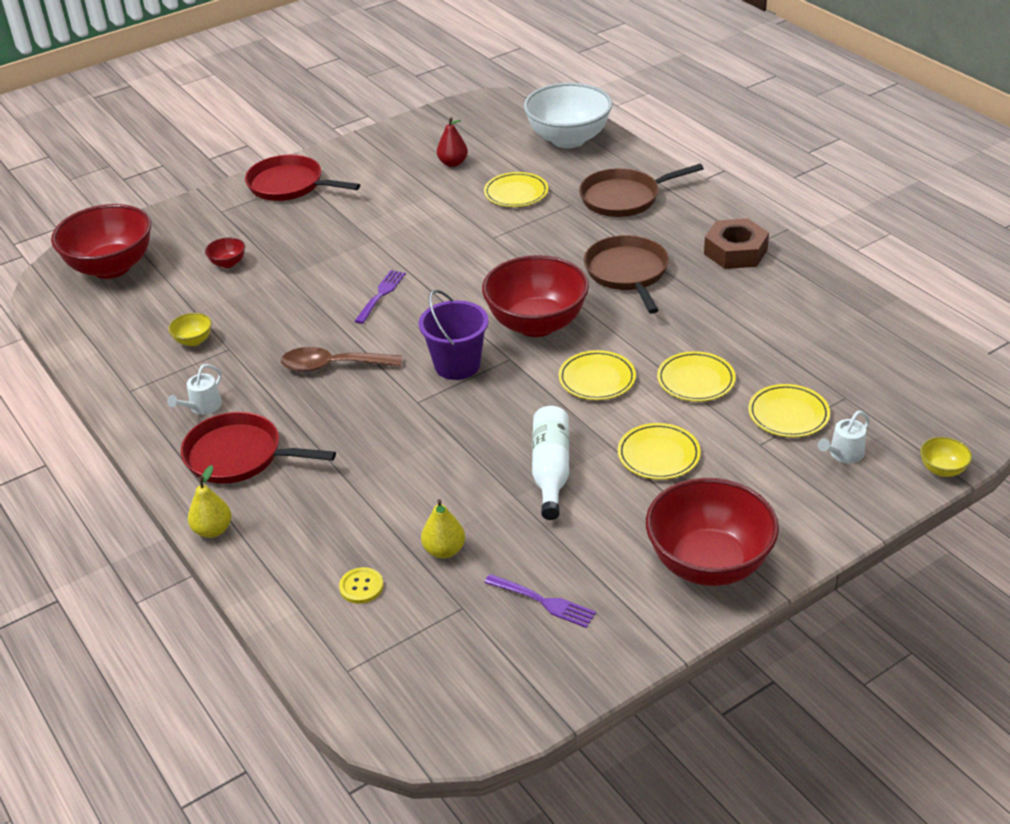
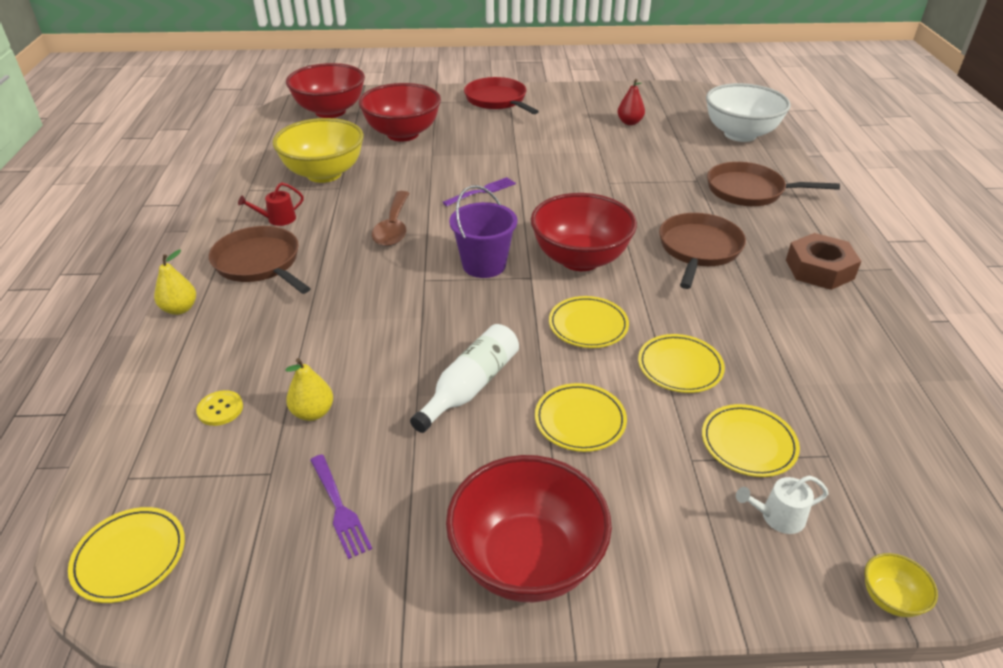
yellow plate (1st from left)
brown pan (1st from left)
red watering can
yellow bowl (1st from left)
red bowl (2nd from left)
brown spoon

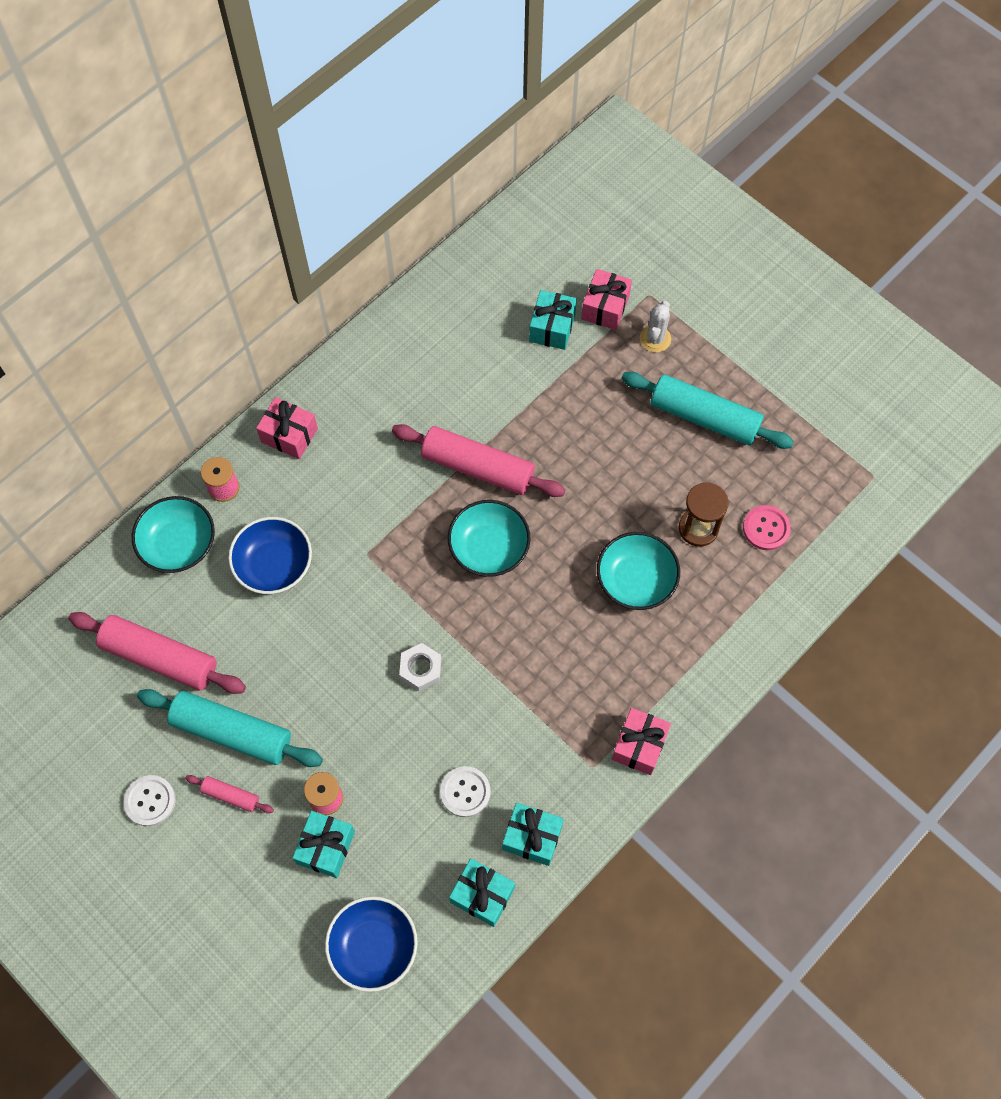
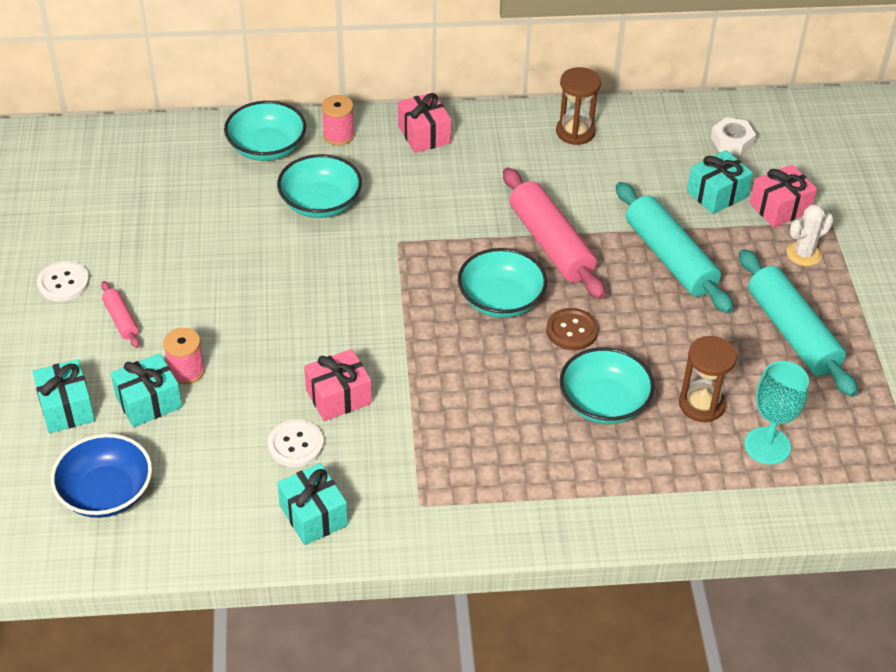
turquoise gift (1st from left)
turquoise bowl (2nd from left)
pink gift (1st from left)
brown button
brown hourglass (1st from left)
turquoise rolling pin (1st from left)
white nut
turquoise goblet
pink rolling pin (1st from left in the first image)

Try it ::
Set down word for word every line from the one containing "brown pan (1st from left)" through the last line of the records above, both ends included. Leave out the pictures.

Task solution ::
brown pan (1st from left)
red watering can
yellow bowl (1st from left)
red bowl (2nd from left)
brown spoon

turquoise gift (1st from left)
turquoise bowl (2nd from left)
pink gift (1st from left)
brown button
brown hourglass (1st from left)
turquoise rolling pin (1st from left)
white nut
turquoise goblet
pink rolling pin (1st from left in the first image)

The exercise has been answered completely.